Prompt — Rewrite the listing below with every occurrence of "image" replaced by "photograph" and all other text unchanged, omitting the pictures from your answer.

Start of Block

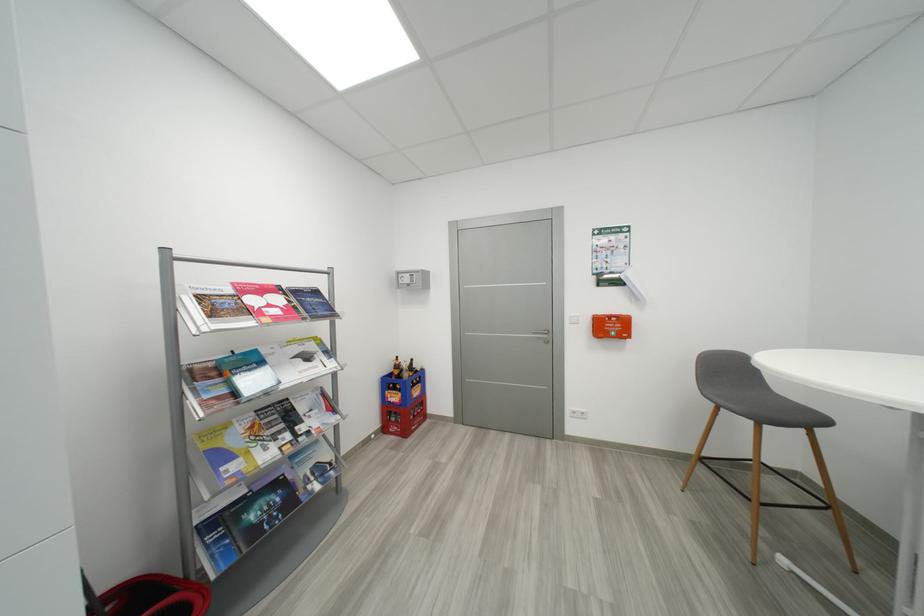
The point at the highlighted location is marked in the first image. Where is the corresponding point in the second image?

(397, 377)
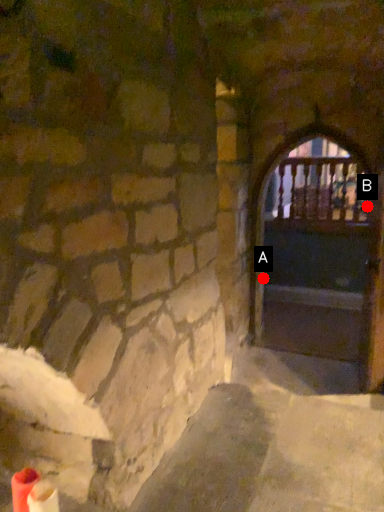
Question: Two points are circled on the image, labeled by A and B beside each circle. Which point is closer to the camera?

Choices:
 (A) A is closer
 (B) B is closer

Answer: (A)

End of Block

Written solution —
The point at the highlighted location is marked in the first photograph. Where is the corresponding point in the second photograph?

(397, 377)
Question: Two points are circled on the photograph, labeled by A and B beside each circle. Which point is closer to the camera?

Choices:
 (A) A is closer
 (B) B is closer

Answer: (A)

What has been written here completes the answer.